Copy exactly. Begin with the line that contains "camera: 40 degrees right, 5 degrees down" and stop after the last line of the records.

=== Begin Enclosure ===

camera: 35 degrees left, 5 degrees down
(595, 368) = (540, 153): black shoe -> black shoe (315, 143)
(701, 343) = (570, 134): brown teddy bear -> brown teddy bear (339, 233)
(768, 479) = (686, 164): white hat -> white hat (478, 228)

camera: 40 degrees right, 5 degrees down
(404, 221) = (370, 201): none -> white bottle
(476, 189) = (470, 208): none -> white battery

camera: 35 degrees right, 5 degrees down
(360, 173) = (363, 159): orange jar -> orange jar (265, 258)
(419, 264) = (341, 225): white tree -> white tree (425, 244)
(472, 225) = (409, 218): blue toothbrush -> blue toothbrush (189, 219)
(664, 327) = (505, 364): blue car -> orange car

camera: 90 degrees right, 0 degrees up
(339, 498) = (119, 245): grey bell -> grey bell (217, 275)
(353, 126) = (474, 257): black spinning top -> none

=== End Enclosure ===

= FINAL ANSWER =
camera: 40 degrees right, 5 degrees down
(404, 221) = (370, 201): none -> white bottle
(476, 189) = (470, 208): none -> white battery

camera: 35 degrees right, 5 degrees down
(360, 173) = (363, 159): orange jar -> orange jar (265, 258)
(419, 264) = (341, 225): white tree -> white tree (425, 244)
(472, 225) = (409, 218): blue toothbrush -> blue toothbrush (189, 219)
(664, 327) = (505, 364): blue car -> orange car

camera: 90 degrees right, 0 degrees up
(339, 498) = (119, 245): grey bell -> grey bell (217, 275)
(353, 126) = (474, 257): black spinning top -> none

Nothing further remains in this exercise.